■ **MATERIAL SHOWN**

•••

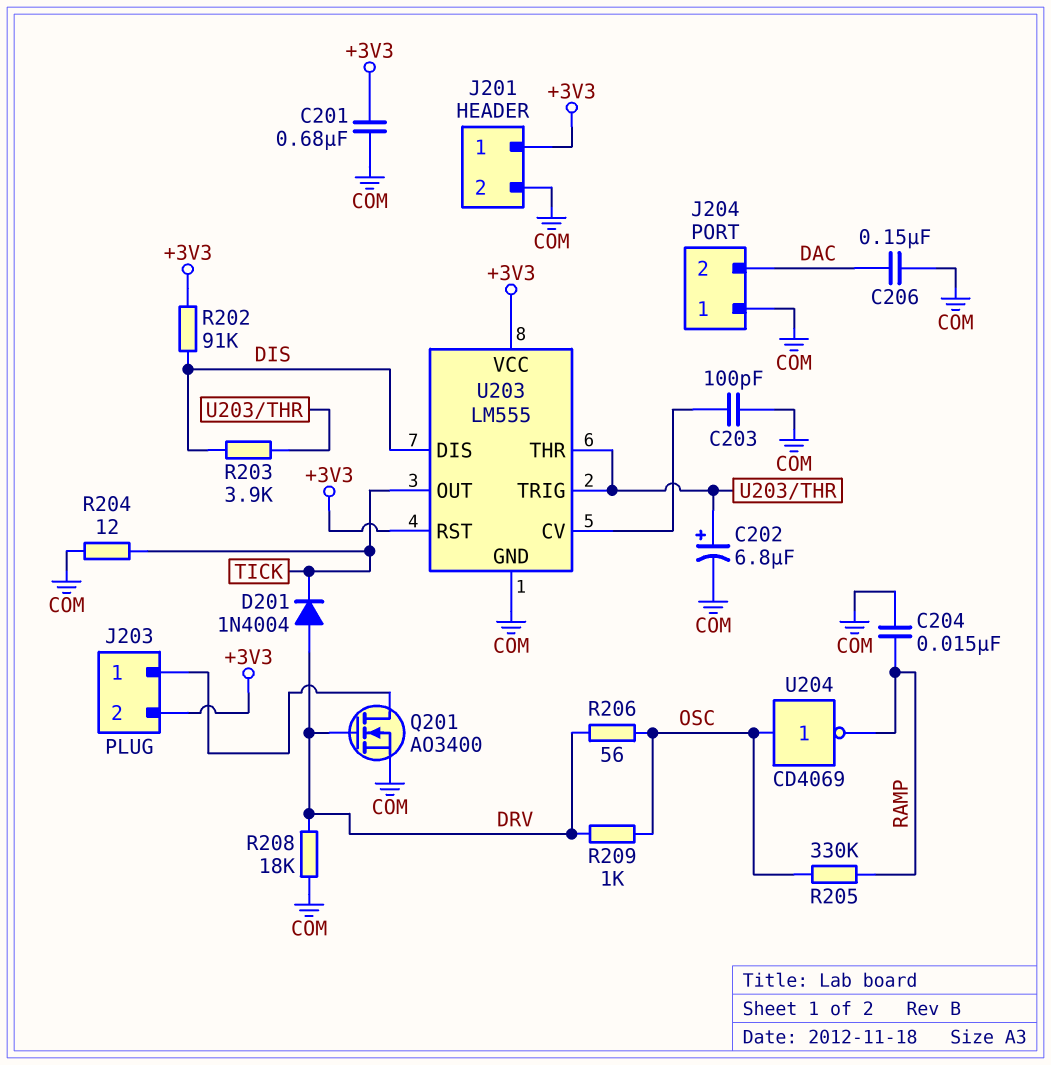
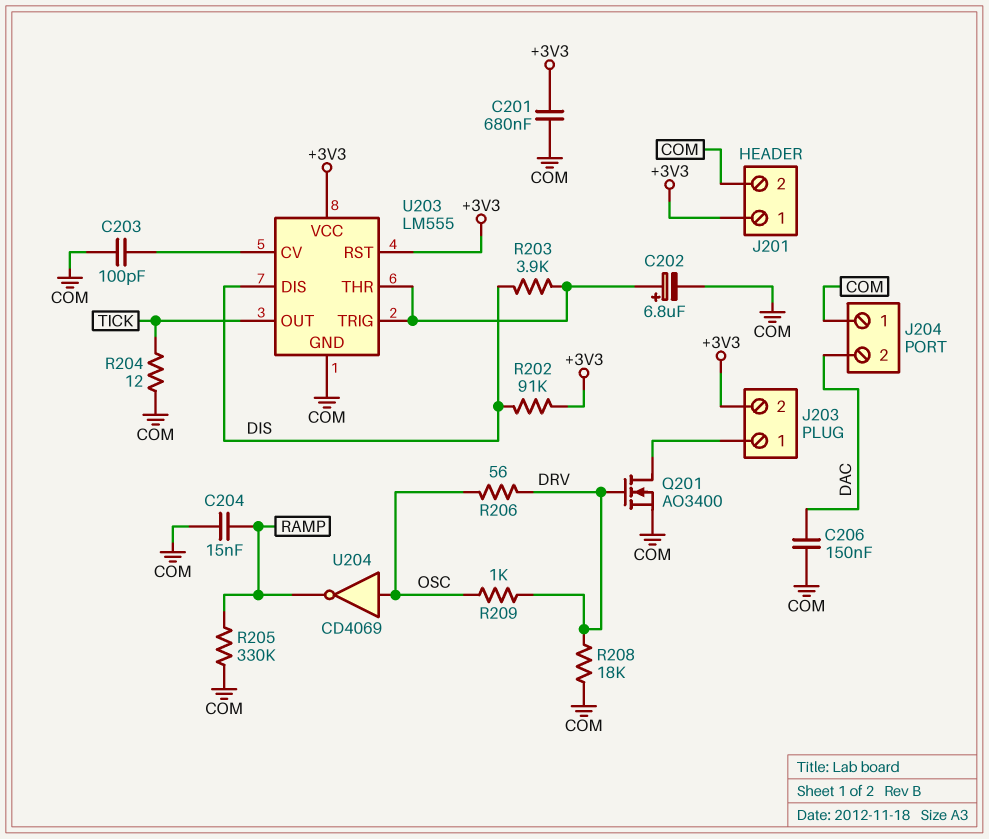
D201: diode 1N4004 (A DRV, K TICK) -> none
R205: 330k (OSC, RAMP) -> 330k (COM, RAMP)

•••

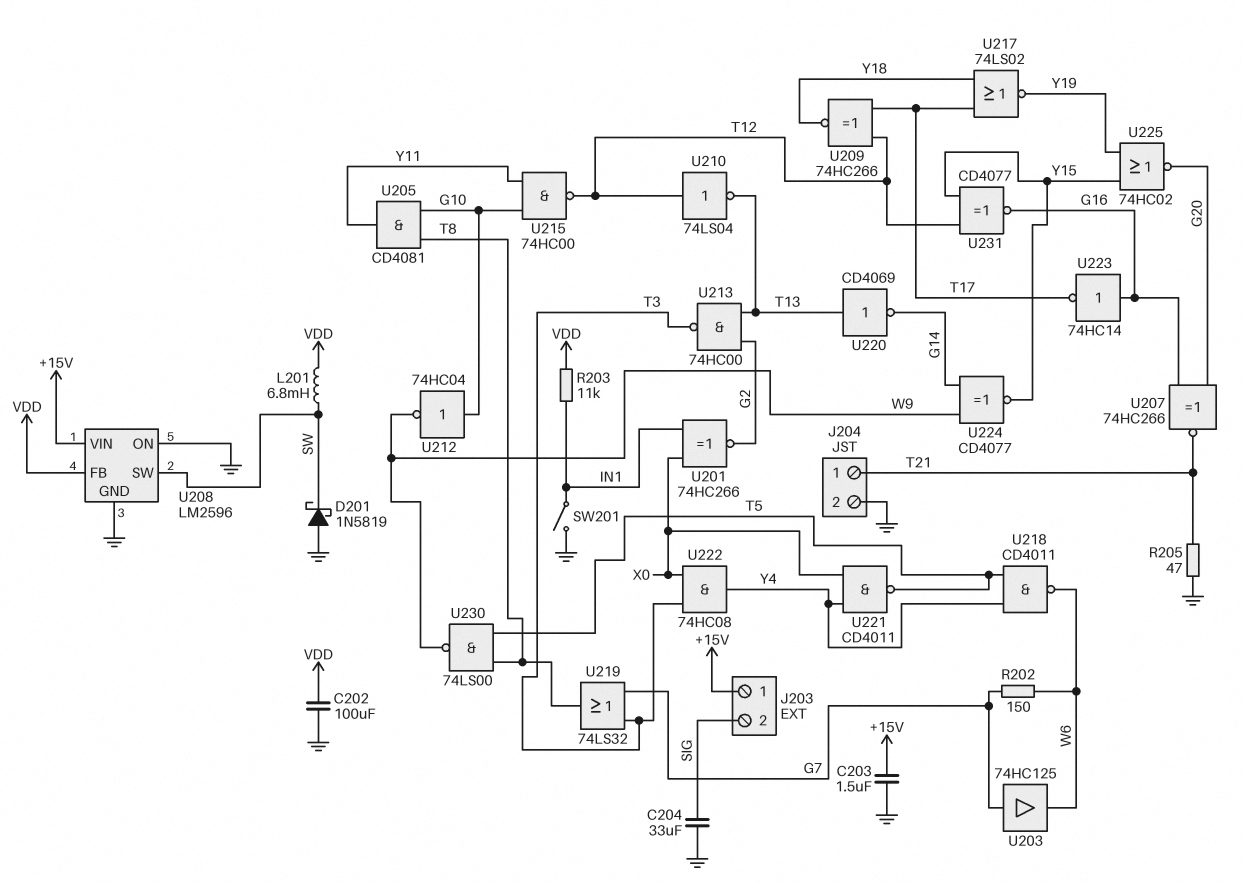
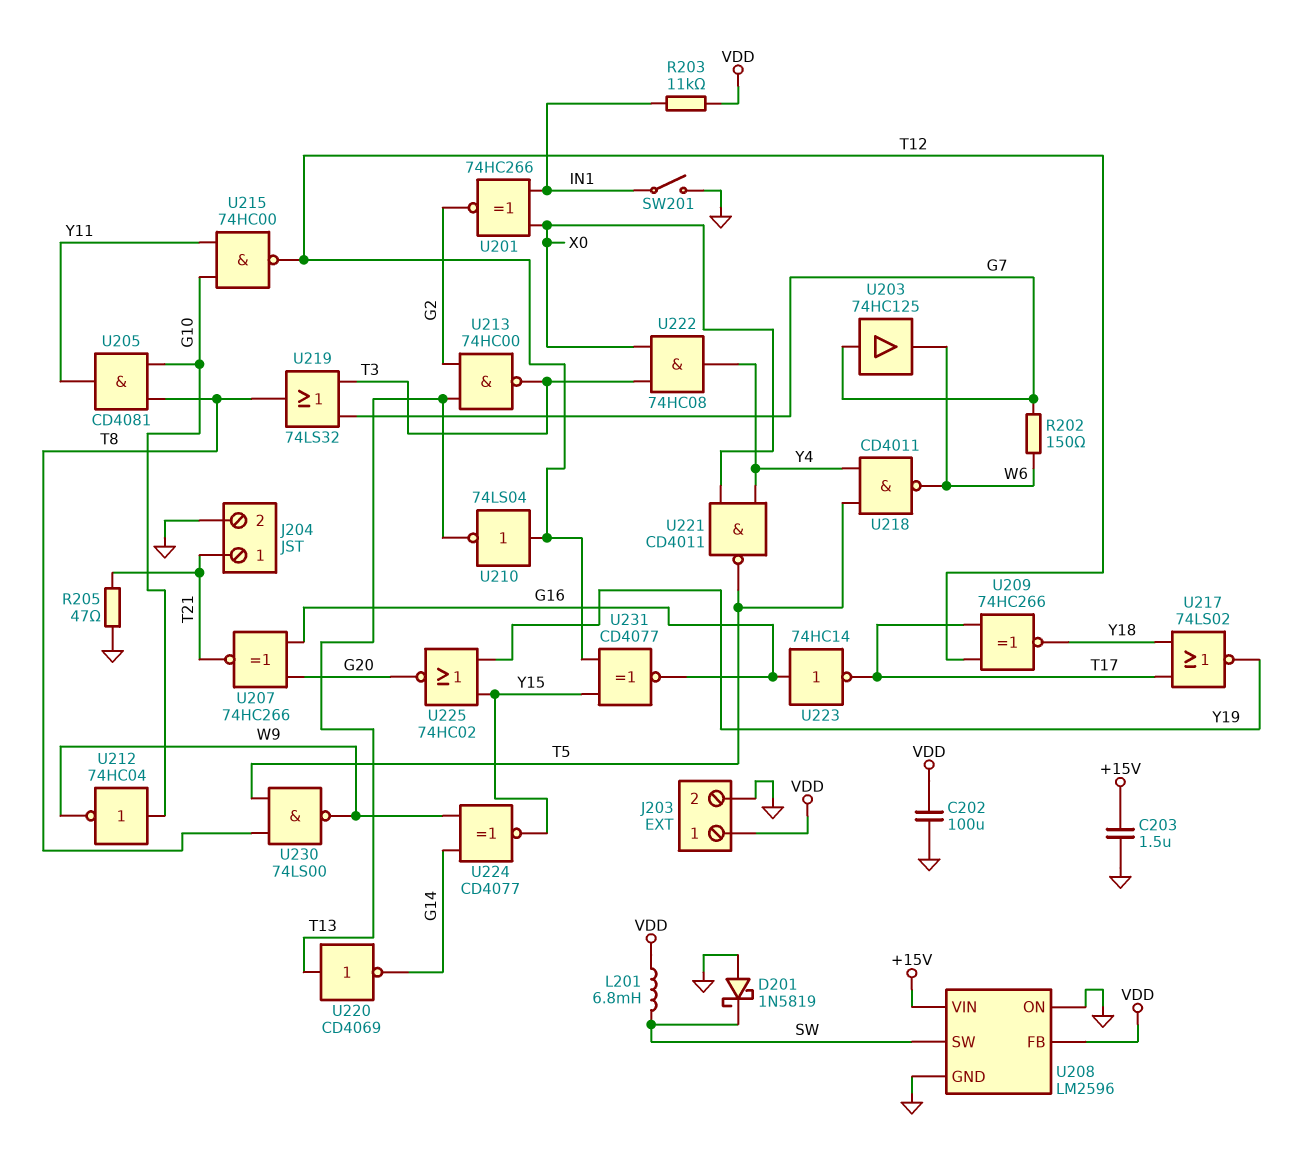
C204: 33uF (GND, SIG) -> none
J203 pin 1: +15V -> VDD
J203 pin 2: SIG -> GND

•••

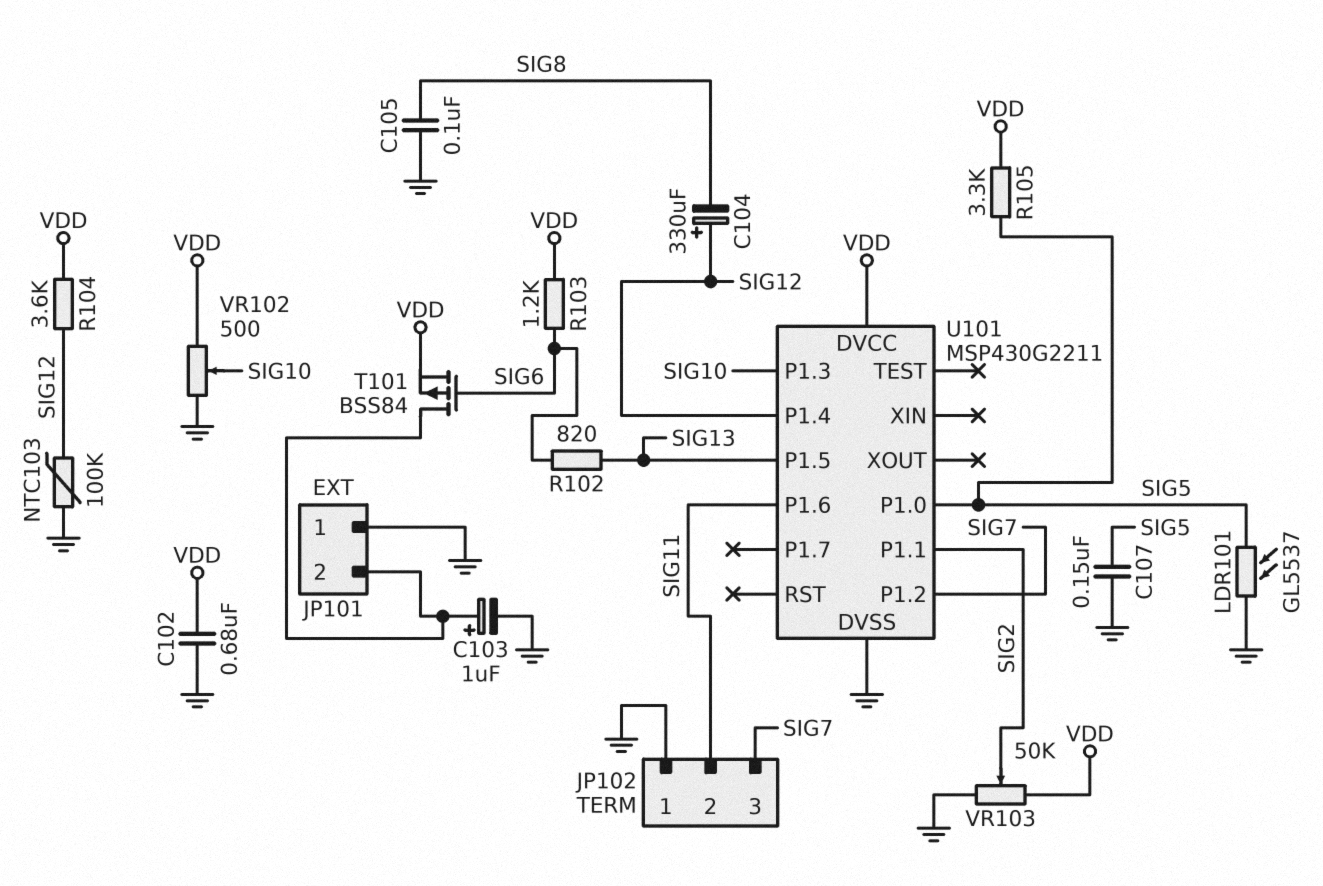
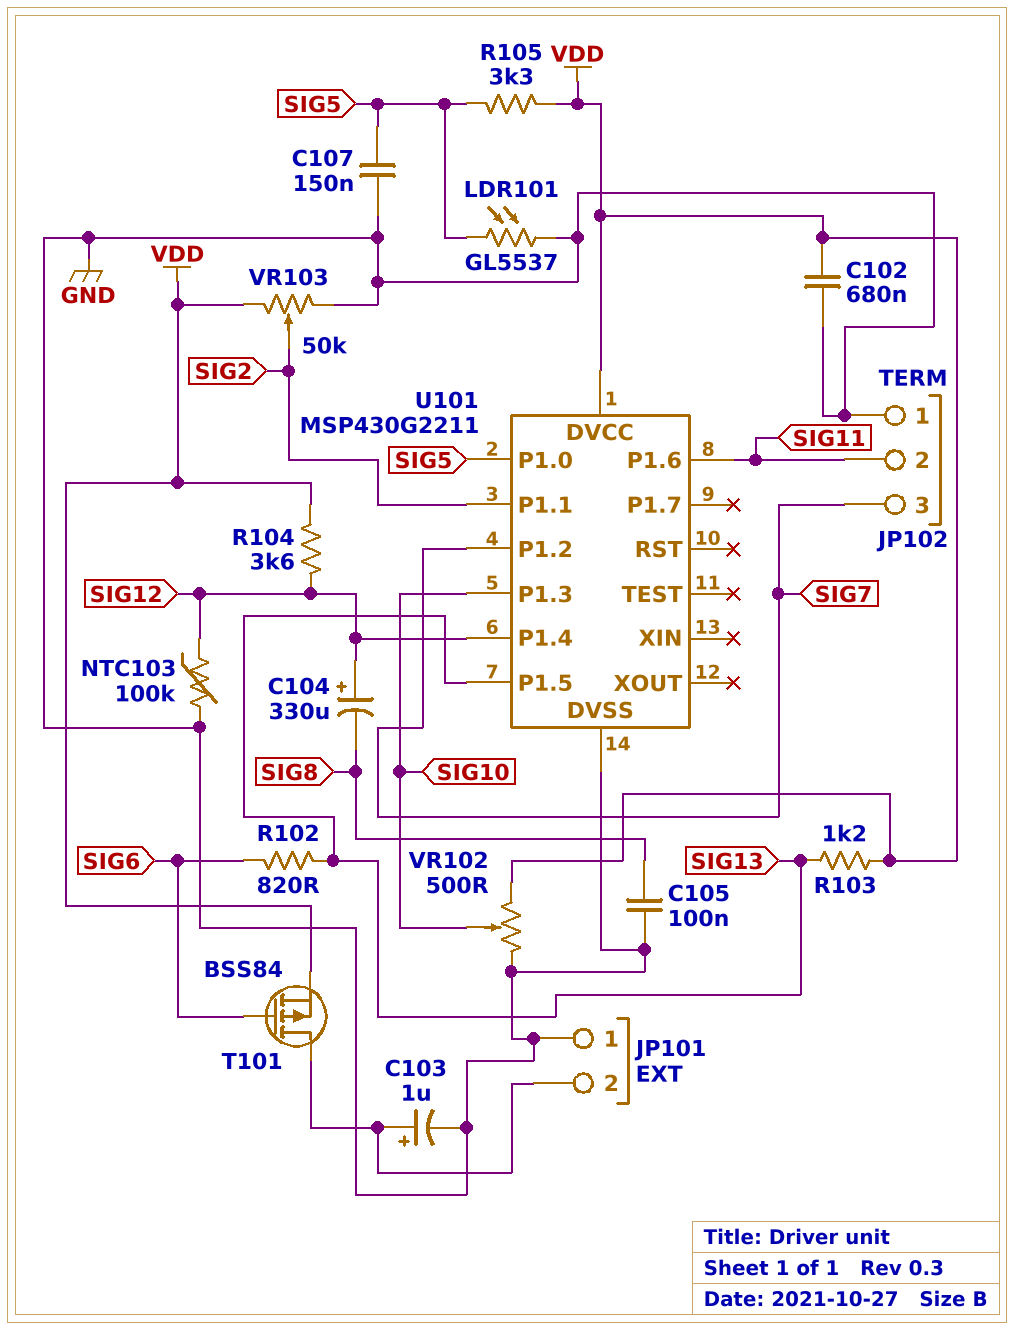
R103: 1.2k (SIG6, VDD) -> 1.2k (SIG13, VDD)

•••

■ **DIRECTIONS**
Sift the data above for lines with "none", then copy each one.

■ **RESPONSE AREA**
D201: diode 1N4004 (A DRV, K TICK) -> none
C204: 33uF (GND, SIG) -> none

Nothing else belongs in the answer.